Without any pictures, print the lines below from the one that has "pink lamp [297,10,326,75]" through the one that has "purple boat [217,135,337,258]", exactly and nothing else.
### Extracted information
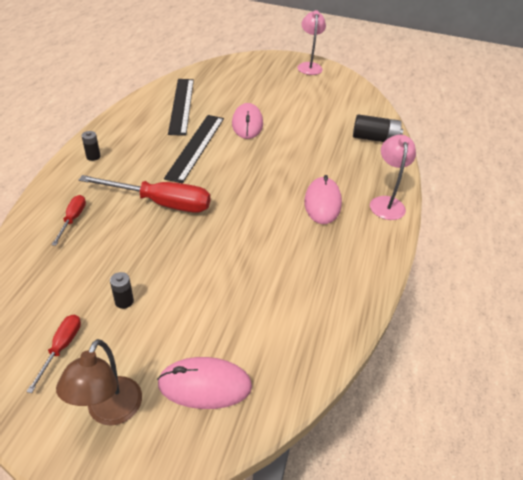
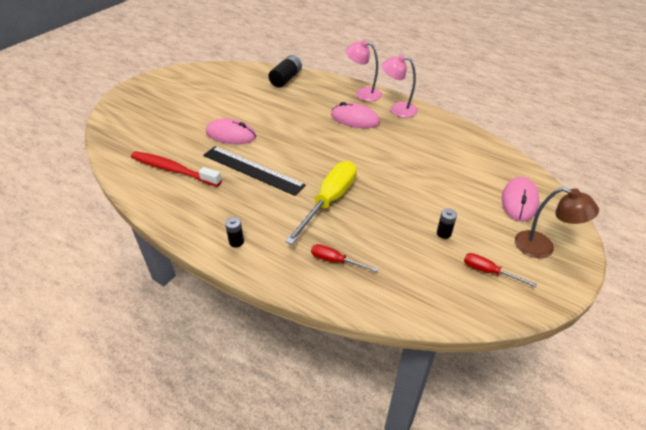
camera: 70 degrees left, 0 degrees up
red screwdriver [79,175,210,213] -> yellow screwdriver [285,161,357,245]
black ruler [168,79,194,136] -> red toothbrush [131,151,222,187]
pink lamp [297,10,326,75] -> pink lamp moved to [382,55,418,118]

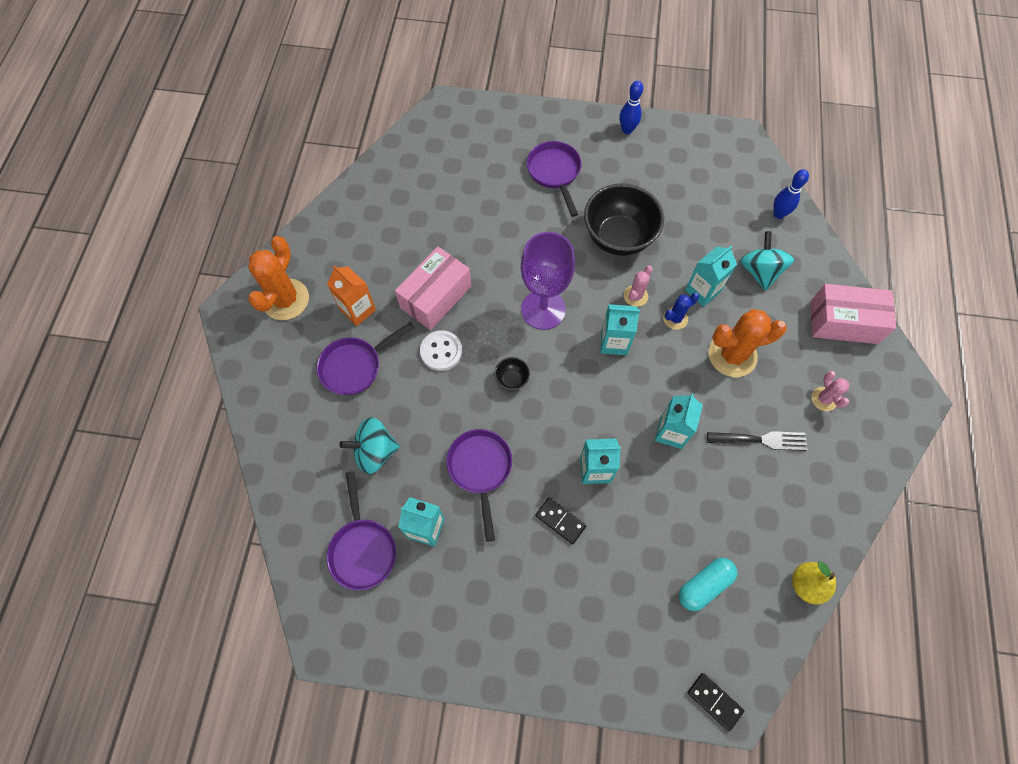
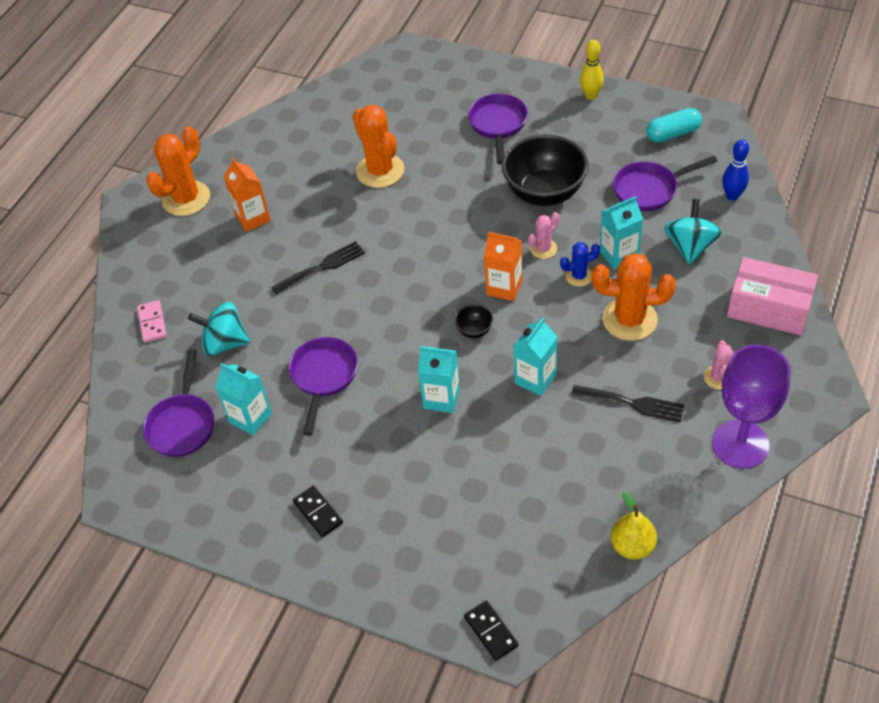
camera: 20 degrees right, 15 degrees down
purple pan [317,322,414,395] -> purple pan moved to [613,156,717,211]
pink box [395,247,471,330] -> none
white button [420,330,462,371] -> black fork [271,241,365,294]
black bowl [494,357,530,391] -> black bowl moved to [454,304,493,338]
purple goblet [521,232,575,330] -> purple goblet moved to [712,344,790,469]
black domino [535,497,586,544] -> black domino moved to [293,486,343,537]
turquoise carton [601,304,640,355] -> orange carton [484,232,523,301]
blue bowling pin [620,81,643,134] -> yellow bowling pin [580,39,604,100]
turquoise capsule [679,558,737,611] -> turquoise capsule moved to [646,108,702,143]
none -> pink domino [137,300,167,343]
none -> orange cactus [353,105,404,188]

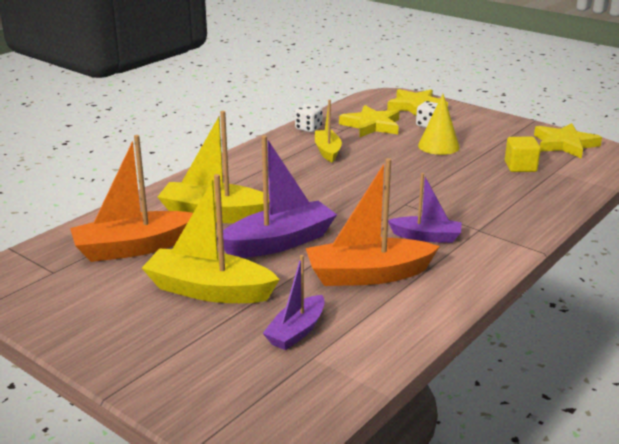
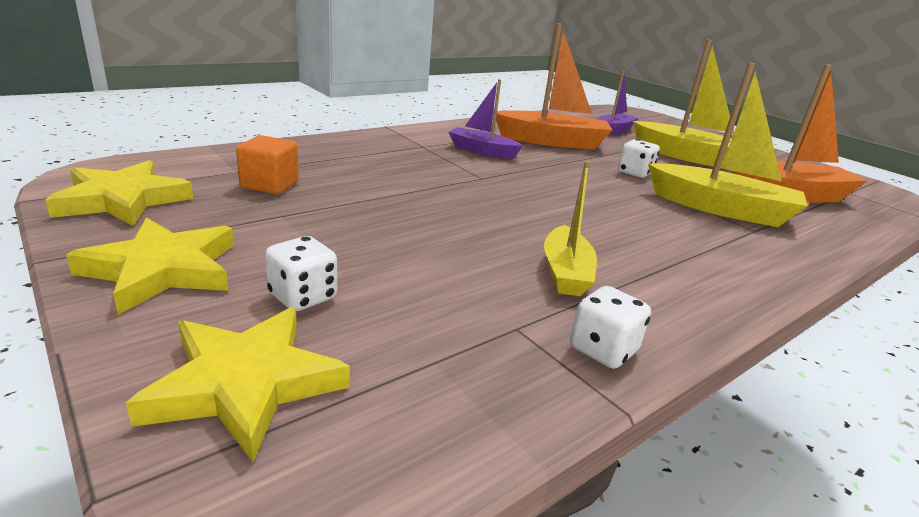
camera: 170 degrees left, 0 degrees up
purple boat [217,135,337,258] -> white dice [618,139,660,178]
yellow star [339,105,400,137] -> yellow star moved to [66,217,234,315]
yellow cone [418,94,460,155] -> none
yellow cube [505,137,541,172] -> orange cube [236,135,299,194]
######
**Exercise output:**
pink lamp [297,10,326,75] -> pink lamp moved to [382,55,418,118]

camera: 20 degrees right, 15 degrees down
purple pan [317,322,414,395] -> purple pan moved to [613,156,717,211]
pink box [395,247,471,330] -> none
white button [420,330,462,371] -> black fork [271,241,365,294]
black bowl [494,357,530,391] -> black bowl moved to [454,304,493,338]
purple goblet [521,232,575,330] -> purple goblet moved to [712,344,790,469]
black domino [535,497,586,544] -> black domino moved to [293,486,343,537]
turquoise carton [601,304,640,355] -> orange carton [484,232,523,301]
blue bowling pin [620,81,643,134] -> yellow bowling pin [580,39,604,100]
turquoise capsule [679,558,737,611] -> turquoise capsule moved to [646,108,702,143]
none -> pink domino [137,300,167,343]
none -> orange cactus [353,105,404,188]

camera: 170 degrees left, 0 degrees up
purple boat [217,135,337,258] -> white dice [618,139,660,178]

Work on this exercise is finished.